- [EXERCISE PROMPT]: List every line in the entries below that contains the string "tuplet", copying each line in full.

- [EXTRACTED ENTRIES]:
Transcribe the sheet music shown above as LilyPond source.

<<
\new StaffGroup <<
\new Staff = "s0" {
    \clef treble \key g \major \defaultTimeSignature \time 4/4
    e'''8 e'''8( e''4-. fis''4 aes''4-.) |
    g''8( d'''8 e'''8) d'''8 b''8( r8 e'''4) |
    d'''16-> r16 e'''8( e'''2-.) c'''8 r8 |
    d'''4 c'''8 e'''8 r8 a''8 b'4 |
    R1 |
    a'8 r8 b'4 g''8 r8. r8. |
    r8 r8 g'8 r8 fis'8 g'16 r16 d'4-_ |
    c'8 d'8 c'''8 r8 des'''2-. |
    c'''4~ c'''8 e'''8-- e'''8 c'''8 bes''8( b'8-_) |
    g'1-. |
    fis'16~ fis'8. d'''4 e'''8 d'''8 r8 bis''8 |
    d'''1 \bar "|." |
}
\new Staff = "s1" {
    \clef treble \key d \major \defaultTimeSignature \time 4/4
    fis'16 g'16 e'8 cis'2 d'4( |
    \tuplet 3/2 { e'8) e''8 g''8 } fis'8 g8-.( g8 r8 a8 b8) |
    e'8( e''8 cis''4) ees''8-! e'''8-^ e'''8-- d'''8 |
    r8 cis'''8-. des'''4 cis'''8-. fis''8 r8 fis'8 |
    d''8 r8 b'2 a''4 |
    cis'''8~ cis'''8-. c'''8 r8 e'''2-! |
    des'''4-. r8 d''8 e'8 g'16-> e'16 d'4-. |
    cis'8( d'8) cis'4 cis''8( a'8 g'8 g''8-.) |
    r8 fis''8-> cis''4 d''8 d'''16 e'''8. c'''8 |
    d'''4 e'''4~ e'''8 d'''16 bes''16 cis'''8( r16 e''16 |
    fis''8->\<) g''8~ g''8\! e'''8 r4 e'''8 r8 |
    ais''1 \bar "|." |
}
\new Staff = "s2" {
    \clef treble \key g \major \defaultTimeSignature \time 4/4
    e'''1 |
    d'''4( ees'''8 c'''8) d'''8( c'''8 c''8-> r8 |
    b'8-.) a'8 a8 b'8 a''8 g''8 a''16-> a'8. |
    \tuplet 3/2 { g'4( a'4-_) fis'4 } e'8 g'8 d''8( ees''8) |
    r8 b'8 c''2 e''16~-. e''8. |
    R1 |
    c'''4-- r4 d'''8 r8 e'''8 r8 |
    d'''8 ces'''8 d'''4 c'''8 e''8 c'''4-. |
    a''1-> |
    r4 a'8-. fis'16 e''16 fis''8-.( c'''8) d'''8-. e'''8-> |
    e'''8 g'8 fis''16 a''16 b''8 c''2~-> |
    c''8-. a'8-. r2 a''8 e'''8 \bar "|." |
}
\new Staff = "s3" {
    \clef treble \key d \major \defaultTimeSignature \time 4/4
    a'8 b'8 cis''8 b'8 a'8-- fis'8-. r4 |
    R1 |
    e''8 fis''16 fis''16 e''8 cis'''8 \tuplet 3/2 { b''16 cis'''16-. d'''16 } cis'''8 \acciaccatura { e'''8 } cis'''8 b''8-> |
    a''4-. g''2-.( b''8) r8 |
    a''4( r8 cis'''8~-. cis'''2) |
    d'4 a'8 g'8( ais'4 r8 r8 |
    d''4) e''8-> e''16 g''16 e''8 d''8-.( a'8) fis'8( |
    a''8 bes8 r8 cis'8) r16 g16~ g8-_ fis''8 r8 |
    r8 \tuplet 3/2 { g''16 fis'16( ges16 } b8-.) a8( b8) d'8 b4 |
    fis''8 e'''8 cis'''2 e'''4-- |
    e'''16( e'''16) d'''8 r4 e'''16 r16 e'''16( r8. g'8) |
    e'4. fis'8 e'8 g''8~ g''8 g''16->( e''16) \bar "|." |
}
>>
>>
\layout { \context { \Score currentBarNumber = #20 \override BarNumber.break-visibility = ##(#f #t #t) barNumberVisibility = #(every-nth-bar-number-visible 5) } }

- [ANSWER TO THIS PROBLEM]:
    \tuplet 3/2 { e'8) e''8 g''8 } fis'8 g8-.( g8 r8 a8 b8) |
    \tuplet 3/2 { g'4( a'4-_) fis'4 } e'8 g'8 d''8( ees''8) |
    e''8 fis''16 fis''16 e''8 cis'''8 \tuplet 3/2 { b''16 cis'''16-. d'''16 } cis'''8 \acciaccatura { e'''8 } cis'''8 b''8-> |
    r8 \tuplet 3/2 { g''16 fis'16( ges16 } b8-.) a8( b8) d'8 b4 |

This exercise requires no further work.